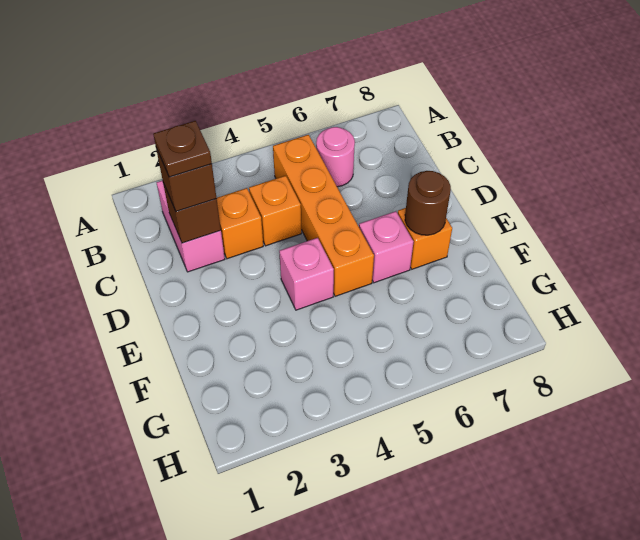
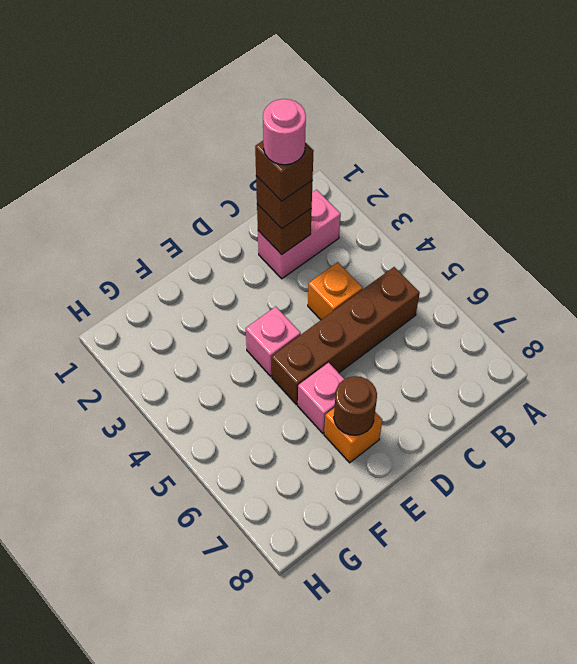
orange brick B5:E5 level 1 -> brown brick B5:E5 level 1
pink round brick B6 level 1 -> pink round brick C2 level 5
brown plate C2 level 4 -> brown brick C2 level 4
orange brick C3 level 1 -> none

——

PROBLEM TO SOLVE | Nothing but the lines from the one with "brown plate C2" through the final line of the data above should be output, exactly as written.

REPLY |
brown plate C2 level 4 -> brown brick C2 level 4
orange brick C3 level 1 -> none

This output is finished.